Data to process:
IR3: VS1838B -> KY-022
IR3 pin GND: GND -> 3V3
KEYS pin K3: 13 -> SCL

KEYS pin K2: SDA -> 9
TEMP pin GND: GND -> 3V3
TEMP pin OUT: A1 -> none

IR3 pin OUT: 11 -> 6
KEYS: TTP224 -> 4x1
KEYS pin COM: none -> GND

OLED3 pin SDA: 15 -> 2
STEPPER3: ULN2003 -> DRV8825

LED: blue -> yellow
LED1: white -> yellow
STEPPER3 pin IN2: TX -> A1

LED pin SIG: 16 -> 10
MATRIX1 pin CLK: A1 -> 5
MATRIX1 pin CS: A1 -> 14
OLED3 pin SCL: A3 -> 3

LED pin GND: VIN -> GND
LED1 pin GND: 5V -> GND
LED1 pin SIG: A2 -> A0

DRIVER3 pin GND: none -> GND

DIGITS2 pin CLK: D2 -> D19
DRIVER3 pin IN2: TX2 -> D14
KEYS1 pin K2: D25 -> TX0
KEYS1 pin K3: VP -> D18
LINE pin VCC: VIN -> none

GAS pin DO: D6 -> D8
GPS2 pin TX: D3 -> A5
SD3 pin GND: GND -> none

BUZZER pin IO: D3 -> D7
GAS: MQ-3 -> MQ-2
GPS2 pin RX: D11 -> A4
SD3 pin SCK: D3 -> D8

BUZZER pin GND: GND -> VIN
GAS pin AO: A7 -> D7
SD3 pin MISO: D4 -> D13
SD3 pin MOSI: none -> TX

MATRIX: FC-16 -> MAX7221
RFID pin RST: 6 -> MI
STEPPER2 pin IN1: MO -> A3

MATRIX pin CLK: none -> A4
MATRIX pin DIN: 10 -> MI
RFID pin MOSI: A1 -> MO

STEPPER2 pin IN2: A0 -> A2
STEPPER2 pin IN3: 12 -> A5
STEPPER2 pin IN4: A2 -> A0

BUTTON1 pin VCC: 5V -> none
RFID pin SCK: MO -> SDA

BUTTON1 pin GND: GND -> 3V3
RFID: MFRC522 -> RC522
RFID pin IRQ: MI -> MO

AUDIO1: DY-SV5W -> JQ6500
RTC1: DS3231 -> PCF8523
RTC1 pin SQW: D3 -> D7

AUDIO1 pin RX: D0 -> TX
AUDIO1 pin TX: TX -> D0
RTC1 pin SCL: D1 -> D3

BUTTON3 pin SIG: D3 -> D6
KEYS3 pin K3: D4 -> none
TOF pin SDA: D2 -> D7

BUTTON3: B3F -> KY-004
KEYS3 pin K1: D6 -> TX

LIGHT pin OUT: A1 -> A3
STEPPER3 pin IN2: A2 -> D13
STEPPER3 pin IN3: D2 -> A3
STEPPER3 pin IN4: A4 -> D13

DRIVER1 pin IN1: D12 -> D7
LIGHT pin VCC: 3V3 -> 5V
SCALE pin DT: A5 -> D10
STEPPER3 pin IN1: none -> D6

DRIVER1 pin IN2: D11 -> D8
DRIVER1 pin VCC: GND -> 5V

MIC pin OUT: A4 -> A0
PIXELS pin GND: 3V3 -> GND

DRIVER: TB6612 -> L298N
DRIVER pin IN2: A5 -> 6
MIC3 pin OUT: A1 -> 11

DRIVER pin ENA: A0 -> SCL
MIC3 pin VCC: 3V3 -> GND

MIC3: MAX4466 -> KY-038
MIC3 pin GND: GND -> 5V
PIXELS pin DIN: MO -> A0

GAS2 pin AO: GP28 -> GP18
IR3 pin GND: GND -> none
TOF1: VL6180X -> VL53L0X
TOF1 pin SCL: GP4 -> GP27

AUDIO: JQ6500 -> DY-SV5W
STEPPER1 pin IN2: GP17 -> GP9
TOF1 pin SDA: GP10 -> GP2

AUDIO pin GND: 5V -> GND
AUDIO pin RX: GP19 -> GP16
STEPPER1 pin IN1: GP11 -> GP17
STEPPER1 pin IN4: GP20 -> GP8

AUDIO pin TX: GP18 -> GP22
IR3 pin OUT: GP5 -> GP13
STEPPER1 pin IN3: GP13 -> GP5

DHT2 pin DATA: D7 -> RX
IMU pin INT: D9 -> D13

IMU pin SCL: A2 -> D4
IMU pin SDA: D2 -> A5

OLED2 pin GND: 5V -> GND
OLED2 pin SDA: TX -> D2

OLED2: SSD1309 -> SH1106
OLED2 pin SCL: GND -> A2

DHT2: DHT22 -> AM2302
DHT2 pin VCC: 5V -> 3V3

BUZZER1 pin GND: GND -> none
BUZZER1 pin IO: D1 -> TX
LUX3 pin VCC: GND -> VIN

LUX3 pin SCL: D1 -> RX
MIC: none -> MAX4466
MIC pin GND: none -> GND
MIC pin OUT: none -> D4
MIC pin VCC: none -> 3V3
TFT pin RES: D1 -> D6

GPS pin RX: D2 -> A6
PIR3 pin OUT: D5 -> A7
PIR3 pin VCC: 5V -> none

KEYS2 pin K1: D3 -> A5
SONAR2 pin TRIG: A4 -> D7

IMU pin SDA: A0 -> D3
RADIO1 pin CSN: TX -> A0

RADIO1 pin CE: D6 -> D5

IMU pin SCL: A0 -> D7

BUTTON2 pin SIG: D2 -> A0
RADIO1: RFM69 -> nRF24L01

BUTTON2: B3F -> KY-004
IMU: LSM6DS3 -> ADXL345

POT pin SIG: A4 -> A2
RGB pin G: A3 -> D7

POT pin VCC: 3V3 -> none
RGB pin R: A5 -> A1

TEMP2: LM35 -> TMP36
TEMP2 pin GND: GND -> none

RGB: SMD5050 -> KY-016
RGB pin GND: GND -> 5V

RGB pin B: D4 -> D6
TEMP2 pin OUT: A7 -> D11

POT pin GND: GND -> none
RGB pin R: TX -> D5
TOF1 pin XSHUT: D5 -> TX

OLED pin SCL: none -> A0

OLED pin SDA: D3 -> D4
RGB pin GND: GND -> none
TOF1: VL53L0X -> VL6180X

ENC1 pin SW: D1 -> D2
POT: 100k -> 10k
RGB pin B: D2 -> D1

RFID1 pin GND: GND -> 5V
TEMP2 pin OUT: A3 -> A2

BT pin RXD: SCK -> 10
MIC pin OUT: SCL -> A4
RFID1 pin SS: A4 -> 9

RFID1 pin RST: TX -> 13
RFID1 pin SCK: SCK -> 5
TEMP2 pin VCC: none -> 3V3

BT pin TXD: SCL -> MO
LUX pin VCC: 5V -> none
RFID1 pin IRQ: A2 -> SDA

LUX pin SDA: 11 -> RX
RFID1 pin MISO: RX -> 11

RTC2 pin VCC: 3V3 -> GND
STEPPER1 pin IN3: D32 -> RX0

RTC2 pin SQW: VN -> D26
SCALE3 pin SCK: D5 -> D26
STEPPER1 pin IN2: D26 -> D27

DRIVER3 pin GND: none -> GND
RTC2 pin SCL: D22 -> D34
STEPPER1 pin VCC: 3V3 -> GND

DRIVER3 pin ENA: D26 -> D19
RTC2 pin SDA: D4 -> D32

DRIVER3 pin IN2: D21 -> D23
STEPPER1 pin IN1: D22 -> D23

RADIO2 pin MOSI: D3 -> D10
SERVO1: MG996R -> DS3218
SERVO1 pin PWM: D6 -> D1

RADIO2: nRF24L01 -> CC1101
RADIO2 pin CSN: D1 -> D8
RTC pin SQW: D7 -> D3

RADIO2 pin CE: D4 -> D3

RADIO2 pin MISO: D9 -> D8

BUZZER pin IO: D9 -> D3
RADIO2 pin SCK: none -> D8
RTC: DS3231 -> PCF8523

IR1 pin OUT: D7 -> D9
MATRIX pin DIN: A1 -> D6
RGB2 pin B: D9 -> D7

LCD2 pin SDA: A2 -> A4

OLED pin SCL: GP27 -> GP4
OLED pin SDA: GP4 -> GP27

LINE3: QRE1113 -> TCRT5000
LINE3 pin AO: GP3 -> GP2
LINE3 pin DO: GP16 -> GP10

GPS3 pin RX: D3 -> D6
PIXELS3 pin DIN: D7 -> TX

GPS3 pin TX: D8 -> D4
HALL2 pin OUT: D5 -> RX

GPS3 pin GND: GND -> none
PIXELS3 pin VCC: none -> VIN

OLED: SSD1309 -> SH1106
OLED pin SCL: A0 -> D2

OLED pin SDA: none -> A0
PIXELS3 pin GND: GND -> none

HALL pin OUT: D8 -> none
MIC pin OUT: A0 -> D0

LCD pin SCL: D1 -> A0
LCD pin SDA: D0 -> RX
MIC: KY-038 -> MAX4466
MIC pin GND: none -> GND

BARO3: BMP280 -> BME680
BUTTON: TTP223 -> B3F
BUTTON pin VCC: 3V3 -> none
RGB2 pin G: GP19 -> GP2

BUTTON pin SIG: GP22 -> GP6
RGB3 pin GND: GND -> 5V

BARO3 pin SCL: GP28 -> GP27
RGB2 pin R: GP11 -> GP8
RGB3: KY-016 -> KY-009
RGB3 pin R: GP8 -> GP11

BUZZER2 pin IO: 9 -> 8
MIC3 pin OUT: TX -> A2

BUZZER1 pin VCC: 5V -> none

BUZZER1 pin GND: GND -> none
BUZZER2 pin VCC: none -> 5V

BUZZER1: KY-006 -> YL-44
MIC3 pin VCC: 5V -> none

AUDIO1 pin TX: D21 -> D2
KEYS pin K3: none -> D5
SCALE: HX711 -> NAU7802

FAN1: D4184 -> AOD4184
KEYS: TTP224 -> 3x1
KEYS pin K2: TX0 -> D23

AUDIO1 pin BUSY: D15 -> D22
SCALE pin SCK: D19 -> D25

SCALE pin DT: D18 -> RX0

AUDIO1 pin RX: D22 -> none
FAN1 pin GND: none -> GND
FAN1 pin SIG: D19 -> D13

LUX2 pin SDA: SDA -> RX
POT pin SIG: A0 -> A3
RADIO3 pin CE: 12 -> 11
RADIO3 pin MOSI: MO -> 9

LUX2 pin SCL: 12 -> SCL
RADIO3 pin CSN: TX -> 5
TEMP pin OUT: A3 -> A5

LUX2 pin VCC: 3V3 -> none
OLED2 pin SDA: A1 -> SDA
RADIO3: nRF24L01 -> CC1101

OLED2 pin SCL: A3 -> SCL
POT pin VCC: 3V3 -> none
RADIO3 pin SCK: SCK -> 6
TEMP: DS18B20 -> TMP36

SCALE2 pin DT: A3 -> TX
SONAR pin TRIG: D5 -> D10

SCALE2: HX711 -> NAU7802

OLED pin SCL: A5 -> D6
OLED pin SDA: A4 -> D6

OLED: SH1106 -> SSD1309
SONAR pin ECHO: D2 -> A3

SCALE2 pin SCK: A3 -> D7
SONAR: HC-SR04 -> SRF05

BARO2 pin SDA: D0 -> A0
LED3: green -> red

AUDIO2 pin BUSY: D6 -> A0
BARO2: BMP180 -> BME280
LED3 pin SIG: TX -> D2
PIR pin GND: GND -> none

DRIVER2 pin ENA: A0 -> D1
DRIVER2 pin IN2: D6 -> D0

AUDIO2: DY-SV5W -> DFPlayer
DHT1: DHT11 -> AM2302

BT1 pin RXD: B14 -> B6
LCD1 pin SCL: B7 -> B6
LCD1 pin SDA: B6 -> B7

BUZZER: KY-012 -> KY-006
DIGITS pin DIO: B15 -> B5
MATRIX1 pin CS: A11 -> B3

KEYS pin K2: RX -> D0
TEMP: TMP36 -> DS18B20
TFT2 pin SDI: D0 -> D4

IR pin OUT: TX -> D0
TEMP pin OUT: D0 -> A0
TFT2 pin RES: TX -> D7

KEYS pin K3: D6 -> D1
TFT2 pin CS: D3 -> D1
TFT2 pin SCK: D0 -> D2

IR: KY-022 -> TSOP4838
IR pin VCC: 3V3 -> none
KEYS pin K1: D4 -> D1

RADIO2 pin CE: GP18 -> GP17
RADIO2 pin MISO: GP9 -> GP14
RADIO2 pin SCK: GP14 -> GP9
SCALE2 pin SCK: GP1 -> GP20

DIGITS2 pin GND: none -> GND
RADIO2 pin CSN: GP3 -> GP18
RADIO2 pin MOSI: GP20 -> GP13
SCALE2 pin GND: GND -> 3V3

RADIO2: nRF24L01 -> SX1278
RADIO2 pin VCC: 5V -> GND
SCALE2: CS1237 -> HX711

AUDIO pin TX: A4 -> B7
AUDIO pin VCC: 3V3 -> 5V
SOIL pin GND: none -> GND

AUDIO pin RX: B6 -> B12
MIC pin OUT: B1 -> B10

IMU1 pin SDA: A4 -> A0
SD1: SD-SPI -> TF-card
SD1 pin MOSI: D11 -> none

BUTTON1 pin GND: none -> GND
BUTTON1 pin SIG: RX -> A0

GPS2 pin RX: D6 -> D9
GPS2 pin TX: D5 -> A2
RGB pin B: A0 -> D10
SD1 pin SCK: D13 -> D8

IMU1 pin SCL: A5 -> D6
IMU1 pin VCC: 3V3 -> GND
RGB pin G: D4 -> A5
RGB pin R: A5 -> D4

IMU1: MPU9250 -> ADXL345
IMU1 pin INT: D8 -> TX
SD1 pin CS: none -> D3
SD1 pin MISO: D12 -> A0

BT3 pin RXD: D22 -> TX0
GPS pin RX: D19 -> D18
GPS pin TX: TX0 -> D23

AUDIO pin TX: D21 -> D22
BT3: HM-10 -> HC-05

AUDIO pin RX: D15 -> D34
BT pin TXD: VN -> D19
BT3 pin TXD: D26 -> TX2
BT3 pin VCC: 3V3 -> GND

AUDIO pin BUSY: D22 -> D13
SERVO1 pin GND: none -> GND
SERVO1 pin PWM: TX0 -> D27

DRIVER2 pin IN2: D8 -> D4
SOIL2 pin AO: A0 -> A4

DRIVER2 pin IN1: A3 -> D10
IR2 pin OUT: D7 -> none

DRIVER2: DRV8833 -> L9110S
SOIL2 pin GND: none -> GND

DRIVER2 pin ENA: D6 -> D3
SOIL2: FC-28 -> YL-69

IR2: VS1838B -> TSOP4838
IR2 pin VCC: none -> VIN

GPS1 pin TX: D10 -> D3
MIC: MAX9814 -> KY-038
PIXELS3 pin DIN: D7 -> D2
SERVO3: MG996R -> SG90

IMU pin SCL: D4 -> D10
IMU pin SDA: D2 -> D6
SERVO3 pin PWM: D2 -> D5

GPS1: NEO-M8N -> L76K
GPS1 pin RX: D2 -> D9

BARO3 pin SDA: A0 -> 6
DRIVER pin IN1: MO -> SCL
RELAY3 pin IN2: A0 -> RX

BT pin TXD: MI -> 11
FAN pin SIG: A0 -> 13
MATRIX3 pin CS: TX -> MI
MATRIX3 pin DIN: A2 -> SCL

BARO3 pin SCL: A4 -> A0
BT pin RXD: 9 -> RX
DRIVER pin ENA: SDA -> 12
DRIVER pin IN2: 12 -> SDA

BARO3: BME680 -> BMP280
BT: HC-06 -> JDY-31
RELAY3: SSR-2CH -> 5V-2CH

Task statement: Emit an exact copy of the lines spanning the start of the records to the line containing "DRIVER3 pin IN2: TX2 -> D14", inclusive, and no other output.

Solution for this task:
IR3: VS1838B -> KY-022
IR3 pin GND: GND -> 3V3
KEYS pin K3: 13 -> SCL

KEYS pin K2: SDA -> 9
TEMP pin GND: GND -> 3V3
TEMP pin OUT: A1 -> none

IR3 pin OUT: 11 -> 6
KEYS: TTP224 -> 4x1
KEYS pin COM: none -> GND

OLED3 pin SDA: 15 -> 2
STEPPER3: ULN2003 -> DRV8825

LED: blue -> yellow
LED1: white -> yellow
STEPPER3 pin IN2: TX -> A1

LED pin SIG: 16 -> 10
MATRIX1 pin CLK: A1 -> 5
MATRIX1 pin CS: A1 -> 14
OLED3 pin SCL: A3 -> 3

LED pin GND: VIN -> GND
LED1 pin GND: 5V -> GND
LED1 pin SIG: A2 -> A0

DRIVER3 pin GND: none -> GND

DIGITS2 pin CLK: D2 -> D19
DRIVER3 pin IN2: TX2 -> D14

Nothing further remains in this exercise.